= YOUR TASK =
Could you set down the listing below exactly, leaving out its pictures?

= DATASET EXTRACT =
---+---

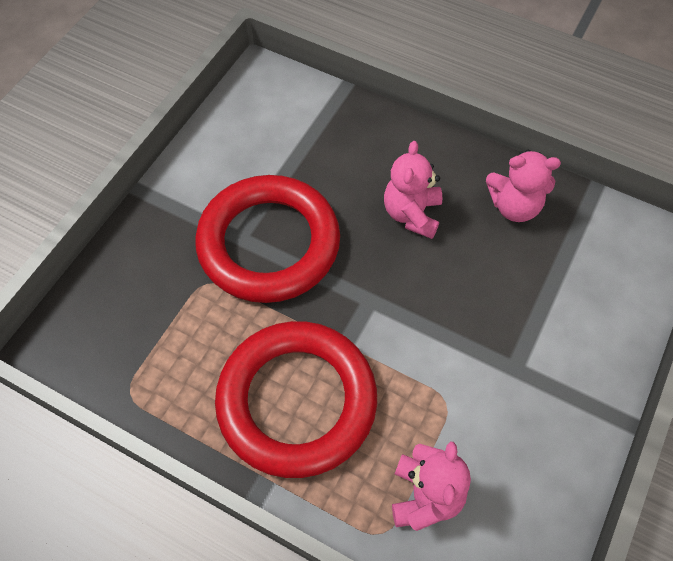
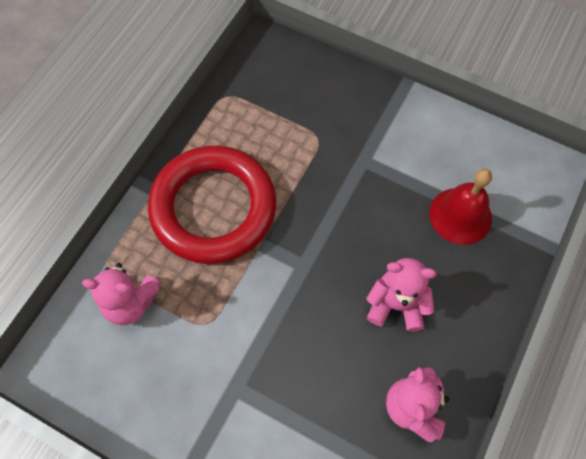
camera: 90 degrees right, 5 degrees up
(269, 243) = (357, 182): red ring -> none
(312, 153) = (460, 215): none -> red bell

---+---

= EXPECTED ANSWER =
camera: 90 degrees right, 5 degrees up
(269, 243) = (357, 182): red ring -> none
(312, 153) = (460, 215): none -> red bell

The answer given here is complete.